## Aim of the exercise
Copy the data below word for word. Begin at the line that contains "Indeed, white speckled" and end after the line that contains "Task: Click on the free", including both of those lines.

## Extracted records
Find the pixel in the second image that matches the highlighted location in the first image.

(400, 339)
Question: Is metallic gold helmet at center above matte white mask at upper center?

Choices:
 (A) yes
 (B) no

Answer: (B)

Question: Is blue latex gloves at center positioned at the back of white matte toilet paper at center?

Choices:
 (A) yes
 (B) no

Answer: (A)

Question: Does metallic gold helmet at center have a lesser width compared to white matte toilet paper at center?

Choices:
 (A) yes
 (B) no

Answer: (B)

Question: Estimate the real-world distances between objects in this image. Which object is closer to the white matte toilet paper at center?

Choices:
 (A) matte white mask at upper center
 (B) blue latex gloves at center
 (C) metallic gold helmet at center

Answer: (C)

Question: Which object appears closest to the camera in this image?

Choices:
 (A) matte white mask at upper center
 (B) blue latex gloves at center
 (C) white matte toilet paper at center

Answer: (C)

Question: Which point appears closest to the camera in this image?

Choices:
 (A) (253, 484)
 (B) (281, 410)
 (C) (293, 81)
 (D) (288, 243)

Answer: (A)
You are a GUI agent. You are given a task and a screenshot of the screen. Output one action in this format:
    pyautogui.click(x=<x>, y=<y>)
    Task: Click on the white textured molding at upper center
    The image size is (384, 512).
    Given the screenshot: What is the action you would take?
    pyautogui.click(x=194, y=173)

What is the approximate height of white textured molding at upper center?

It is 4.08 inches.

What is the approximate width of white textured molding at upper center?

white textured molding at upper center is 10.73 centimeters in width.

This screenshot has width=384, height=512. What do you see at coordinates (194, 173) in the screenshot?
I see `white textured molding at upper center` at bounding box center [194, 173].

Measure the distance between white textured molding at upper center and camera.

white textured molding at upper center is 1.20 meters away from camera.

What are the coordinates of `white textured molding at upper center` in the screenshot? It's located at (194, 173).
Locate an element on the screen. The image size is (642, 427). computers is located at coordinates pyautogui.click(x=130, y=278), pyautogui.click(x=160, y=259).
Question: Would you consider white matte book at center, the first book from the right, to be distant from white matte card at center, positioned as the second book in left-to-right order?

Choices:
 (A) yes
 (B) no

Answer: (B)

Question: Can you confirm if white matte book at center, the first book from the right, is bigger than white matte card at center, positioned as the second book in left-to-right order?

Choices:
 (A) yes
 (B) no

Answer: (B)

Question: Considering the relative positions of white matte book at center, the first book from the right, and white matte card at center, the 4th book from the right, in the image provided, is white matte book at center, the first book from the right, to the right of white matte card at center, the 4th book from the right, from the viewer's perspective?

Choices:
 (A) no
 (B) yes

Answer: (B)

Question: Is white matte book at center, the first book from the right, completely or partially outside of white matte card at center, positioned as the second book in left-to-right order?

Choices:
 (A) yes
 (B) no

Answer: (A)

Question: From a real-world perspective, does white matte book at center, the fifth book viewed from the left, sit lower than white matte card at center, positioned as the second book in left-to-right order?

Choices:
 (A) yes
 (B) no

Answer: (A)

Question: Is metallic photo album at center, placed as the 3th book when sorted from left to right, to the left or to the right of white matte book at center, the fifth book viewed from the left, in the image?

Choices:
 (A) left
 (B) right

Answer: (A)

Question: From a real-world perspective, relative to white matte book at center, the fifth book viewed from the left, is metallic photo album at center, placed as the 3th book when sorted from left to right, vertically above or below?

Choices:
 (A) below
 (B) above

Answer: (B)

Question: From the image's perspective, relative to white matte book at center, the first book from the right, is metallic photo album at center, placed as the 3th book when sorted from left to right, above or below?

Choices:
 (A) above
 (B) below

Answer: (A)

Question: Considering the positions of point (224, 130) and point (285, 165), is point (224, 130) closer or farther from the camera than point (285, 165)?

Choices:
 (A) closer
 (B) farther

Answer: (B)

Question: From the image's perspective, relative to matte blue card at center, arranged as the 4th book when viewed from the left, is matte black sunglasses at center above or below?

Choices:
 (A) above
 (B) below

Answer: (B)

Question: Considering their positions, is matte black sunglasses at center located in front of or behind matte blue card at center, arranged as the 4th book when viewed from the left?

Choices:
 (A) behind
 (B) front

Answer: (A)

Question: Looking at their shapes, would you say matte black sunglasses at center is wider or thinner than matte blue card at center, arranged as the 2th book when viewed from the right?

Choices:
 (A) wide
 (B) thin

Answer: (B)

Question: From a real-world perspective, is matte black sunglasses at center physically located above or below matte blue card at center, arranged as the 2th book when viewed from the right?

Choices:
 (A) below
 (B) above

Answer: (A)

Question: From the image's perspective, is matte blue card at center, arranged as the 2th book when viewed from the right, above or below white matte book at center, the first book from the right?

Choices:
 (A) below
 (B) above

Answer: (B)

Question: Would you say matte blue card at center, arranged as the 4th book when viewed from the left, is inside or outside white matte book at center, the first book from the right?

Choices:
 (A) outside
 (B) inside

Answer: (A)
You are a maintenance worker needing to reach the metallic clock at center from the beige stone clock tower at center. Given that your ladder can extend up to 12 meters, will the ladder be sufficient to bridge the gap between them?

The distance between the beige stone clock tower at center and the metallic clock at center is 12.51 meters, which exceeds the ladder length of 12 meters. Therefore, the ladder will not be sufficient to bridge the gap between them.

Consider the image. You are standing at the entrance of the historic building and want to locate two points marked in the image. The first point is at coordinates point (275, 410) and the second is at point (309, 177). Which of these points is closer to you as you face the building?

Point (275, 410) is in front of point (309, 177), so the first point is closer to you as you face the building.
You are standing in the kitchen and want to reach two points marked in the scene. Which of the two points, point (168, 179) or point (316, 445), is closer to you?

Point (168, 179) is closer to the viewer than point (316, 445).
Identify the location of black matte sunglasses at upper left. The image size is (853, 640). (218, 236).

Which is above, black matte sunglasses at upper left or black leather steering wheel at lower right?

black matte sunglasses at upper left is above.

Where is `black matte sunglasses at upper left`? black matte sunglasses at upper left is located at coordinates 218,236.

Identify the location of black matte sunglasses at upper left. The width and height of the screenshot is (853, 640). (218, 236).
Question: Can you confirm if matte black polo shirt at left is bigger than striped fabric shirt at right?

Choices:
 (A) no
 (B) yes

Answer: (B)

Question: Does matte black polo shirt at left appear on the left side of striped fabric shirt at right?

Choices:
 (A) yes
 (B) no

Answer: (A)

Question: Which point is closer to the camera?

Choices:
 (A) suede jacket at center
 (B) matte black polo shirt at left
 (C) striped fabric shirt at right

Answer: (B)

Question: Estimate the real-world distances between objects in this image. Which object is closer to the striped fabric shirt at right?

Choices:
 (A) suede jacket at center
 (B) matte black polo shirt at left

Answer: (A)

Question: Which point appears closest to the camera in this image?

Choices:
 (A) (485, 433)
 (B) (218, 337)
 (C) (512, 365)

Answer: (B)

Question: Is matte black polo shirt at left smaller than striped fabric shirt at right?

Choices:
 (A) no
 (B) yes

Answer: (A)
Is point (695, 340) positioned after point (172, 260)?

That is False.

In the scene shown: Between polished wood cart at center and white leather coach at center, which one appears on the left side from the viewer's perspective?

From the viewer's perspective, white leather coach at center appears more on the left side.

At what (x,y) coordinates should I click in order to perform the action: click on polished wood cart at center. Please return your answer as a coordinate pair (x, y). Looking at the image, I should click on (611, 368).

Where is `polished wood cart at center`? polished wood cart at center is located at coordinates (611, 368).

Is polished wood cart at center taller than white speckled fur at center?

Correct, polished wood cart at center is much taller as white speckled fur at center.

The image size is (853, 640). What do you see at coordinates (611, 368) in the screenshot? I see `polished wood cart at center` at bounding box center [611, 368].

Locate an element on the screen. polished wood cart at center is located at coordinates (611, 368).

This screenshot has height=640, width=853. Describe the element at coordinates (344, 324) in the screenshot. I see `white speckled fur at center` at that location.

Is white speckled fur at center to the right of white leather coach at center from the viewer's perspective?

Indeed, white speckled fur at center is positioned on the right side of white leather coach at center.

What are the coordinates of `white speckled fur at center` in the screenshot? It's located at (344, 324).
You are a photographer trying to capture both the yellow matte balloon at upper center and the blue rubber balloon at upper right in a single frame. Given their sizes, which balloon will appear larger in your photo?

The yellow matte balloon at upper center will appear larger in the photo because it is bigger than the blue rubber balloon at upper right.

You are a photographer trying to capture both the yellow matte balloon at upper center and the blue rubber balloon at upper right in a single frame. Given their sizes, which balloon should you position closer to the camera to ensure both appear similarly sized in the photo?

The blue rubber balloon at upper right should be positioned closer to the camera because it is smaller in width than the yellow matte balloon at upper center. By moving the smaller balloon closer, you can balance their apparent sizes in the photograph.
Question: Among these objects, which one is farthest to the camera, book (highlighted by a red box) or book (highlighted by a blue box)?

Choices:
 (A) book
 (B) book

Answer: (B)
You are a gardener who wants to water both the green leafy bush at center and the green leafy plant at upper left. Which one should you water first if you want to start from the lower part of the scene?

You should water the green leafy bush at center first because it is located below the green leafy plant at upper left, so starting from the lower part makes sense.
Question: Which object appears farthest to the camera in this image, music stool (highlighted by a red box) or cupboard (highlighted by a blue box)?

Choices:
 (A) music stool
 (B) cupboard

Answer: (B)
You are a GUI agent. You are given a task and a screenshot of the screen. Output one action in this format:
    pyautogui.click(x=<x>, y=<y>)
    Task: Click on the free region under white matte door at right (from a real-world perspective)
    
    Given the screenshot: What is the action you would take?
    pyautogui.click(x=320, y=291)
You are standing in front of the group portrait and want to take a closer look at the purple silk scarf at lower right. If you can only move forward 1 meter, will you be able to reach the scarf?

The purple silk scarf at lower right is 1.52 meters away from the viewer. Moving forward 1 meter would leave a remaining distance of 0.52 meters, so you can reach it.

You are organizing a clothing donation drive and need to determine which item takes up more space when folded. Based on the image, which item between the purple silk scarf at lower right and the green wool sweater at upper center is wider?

## Output of the task
Indeed, white speckled fur at center is positioned on the right side of white leather coach at center.

What are the coordinates of `white speckled fur at center` in the screenshot? It's located at (344, 324).
You are a photographer trying to capture both the yellow matte balloon at upper center and the blue rubber balloon at upper right in a single frame. Given their sizes, which balloon will appear larger in your photo?

The yellow matte balloon at upper center will appear larger in the photo because it is bigger than the blue rubber balloon at upper right.

You are a photographer trying to capture both the yellow matte balloon at upper center and the blue rubber balloon at upper right in a single frame. Given their sizes, which balloon should you position closer to the camera to ensure both appear similarly sized in the photo?

The blue rubber balloon at upper right should be positioned closer to the camera because it is smaller in width than the yellow matte balloon at upper center. By moving the smaller balloon closer, you can balance their apparent sizes in the photograph.
Question: Among these objects, which one is farthest to the camera, book (highlighted by a red box) or book (highlighted by a blue box)?

Choices:
 (A) book
 (B) book

Answer: (B)
You are a gardener who wants to water both the green leafy bush at center and the green leafy plant at upper left. Which one should you water first if you want to start from the lower part of the scene?

You should water the green leafy bush at center first because it is located below the green leafy plant at upper left, so starting from the lower part makes sense.
Question: Which object appears farthest to the camera in this image, music stool (highlighted by a red box) or cupboard (highlighted by a blue box)?

Choices:
 (A) music stool
 (B) cupboard

Answer: (B)
You are a GUI agent. You are given a task and a screenshot of the screen. Output one action in this format:
    pyautogui.click(x=<x>, y=<y>)
    Task: Click on the free region under white matte door at right (from a real-world perspective)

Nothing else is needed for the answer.